EXERCISE BRIEF. Could the records below be restated word for word, without a single picture?

Image sets with object changes:
■ ■ ■ ■

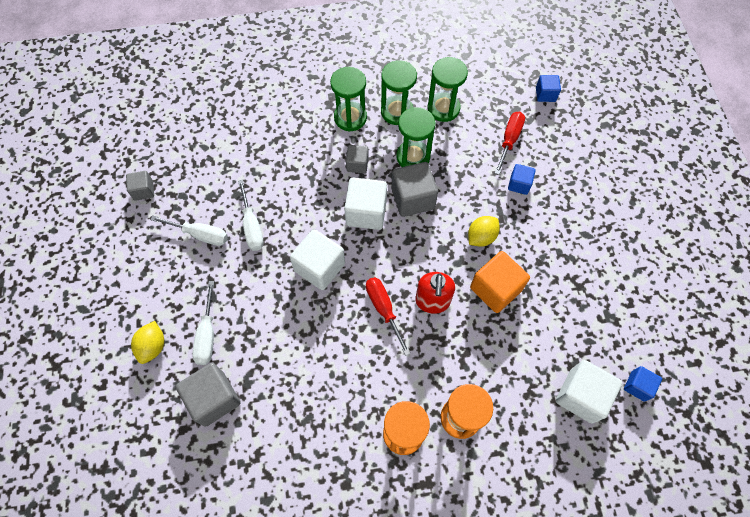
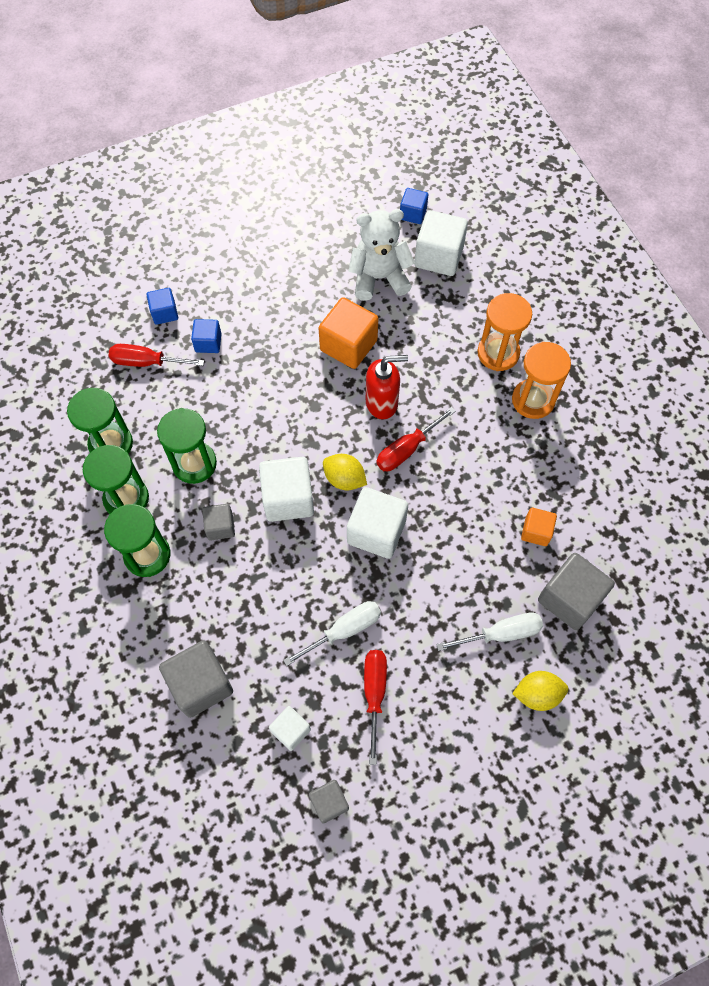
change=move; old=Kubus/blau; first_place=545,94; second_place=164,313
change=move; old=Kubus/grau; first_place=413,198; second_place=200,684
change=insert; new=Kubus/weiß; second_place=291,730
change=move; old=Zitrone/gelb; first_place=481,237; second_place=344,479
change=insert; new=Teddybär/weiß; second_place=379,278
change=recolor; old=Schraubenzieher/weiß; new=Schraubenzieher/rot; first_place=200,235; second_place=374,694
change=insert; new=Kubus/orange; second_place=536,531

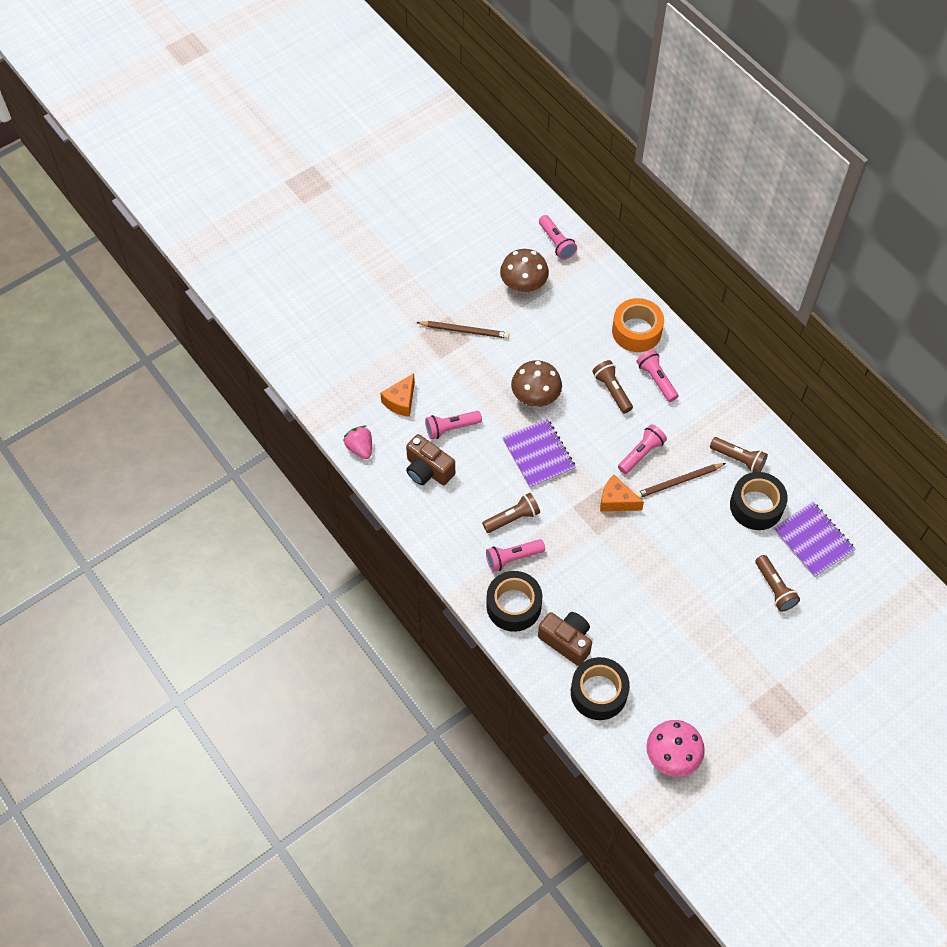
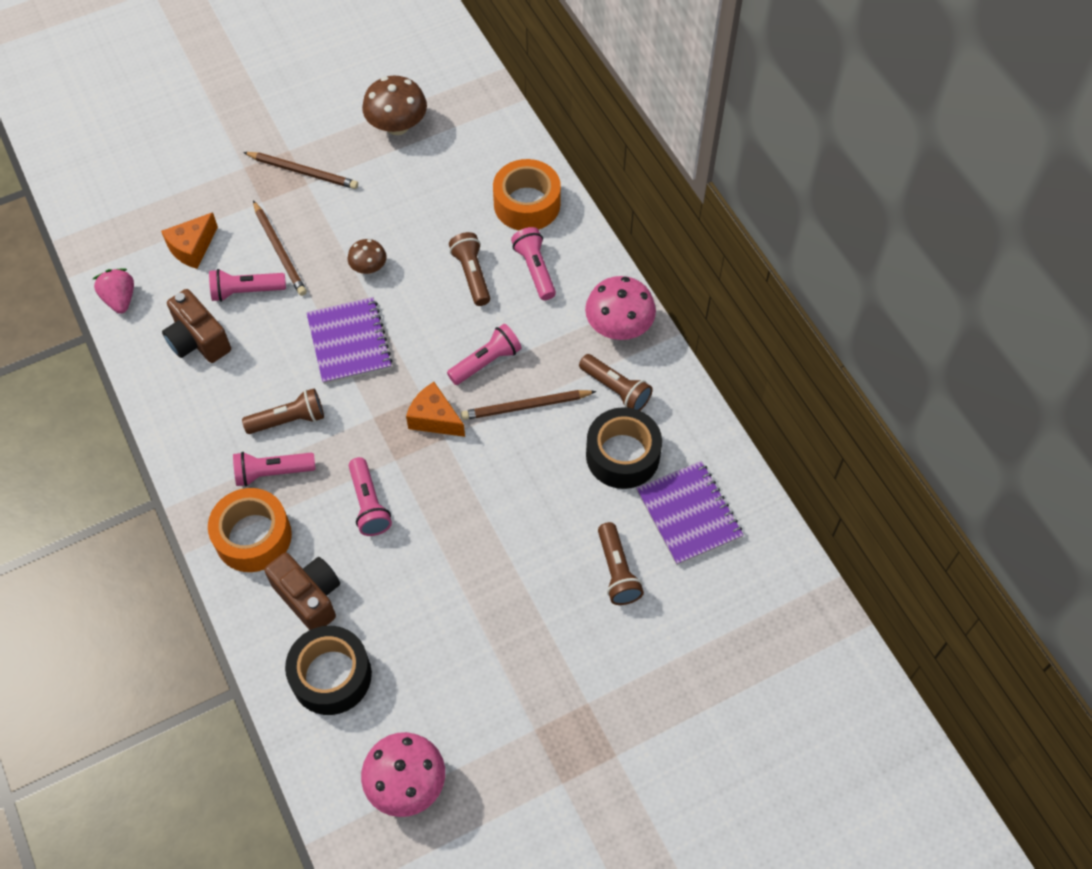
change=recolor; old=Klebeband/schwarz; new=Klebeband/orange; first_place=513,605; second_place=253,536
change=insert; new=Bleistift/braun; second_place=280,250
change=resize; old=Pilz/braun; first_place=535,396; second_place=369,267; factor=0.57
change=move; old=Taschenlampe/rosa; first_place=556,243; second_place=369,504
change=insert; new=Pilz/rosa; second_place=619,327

■ ■ ■ ■

EXERCISE RESULT.
change=move; old=Kubus/blau; first_place=545,94; second_place=164,313
change=move; old=Kubus/grau; first_place=413,198; second_place=200,684
change=insert; new=Kubus/weiß; second_place=291,730
change=move; old=Zitrone/gelb; first_place=481,237; second_place=344,479
change=insert; new=Teddybär/weiß; second_place=379,278
change=recolor; old=Schraubenzieher/weiß; new=Schraubenzieher/rot; first_place=200,235; second_place=374,694
change=insert; new=Kubus/orange; second_place=536,531

change=recolor; old=Klebeband/schwarz; new=Klebeband/orange; first_place=513,605; second_place=253,536
change=insert; new=Bleistift/braun; second_place=280,250
change=resize; old=Pilz/braun; first_place=535,396; second_place=369,267; factor=0.57
change=move; old=Taschenlampe/rosa; first_place=556,243; second_place=369,504
change=insert; new=Pilz/rosa; second_place=619,327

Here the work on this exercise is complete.